• WHAT THIS TASK INVOLVES: Return, without pictures, the lines from the start of the data through the one that contains "yellow cone F10".
=====
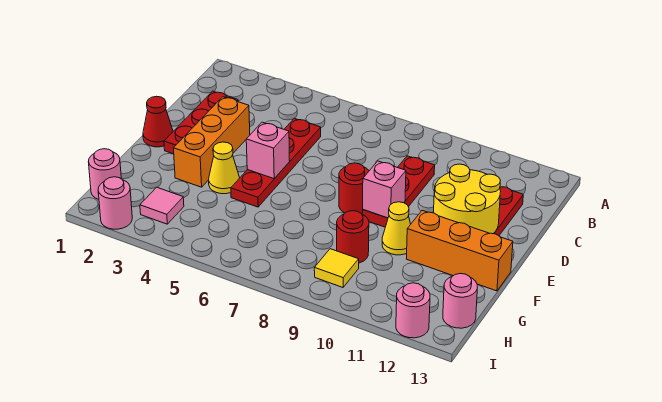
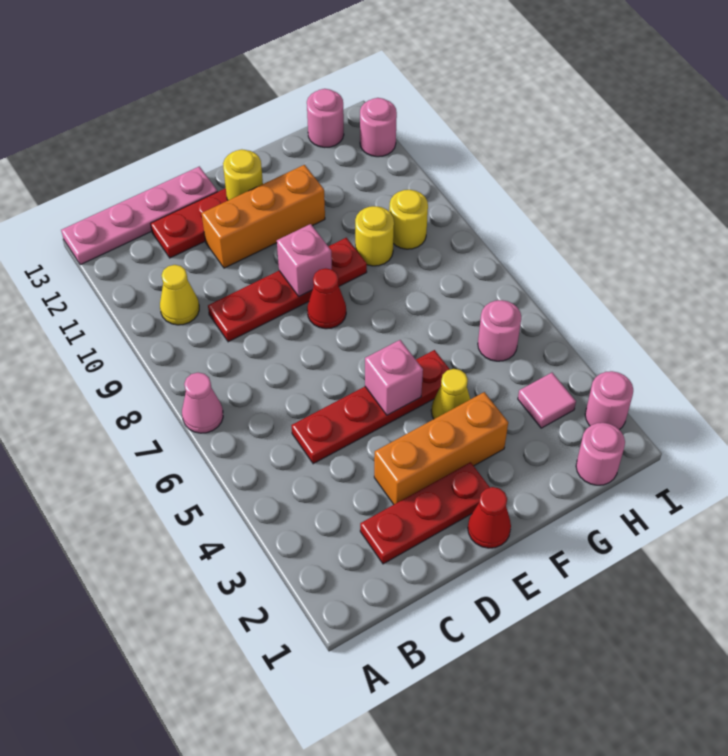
none -> pink cone A7 level 1
none -> pink plate A13:D13 level 1
red plate C9:E9 level 1 -> red plate C9:F9 level 1
yellow round brick D11:E12 level 2 -> yellow round brick E12 level 2
red round brick E8 level 1 -> red cone E8 level 1
yellow cone F10 level 1 -> yellow cone B10 level 1
orange brick F11:F13 level 1 -> orange brick D11:F11 level 1
red round brick G9 level 1 -> yellow round brick G9 level 1
none -> pink round brick H5 level 1
yellow tile H9 level 1 -> yellow round brick H9 level 1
=====
• TASK OUTPUT:
none -> pink cone A7 level 1
none -> pink plate A13:D13 level 1
red plate C9:E9 level 1 -> red plate C9:F9 level 1
yellow round brick D11:E12 level 2 -> yellow round brick E12 level 2
red round brick E8 level 1 -> red cone E8 level 1
yellow cone F10 level 1 -> yellow cone B10 level 1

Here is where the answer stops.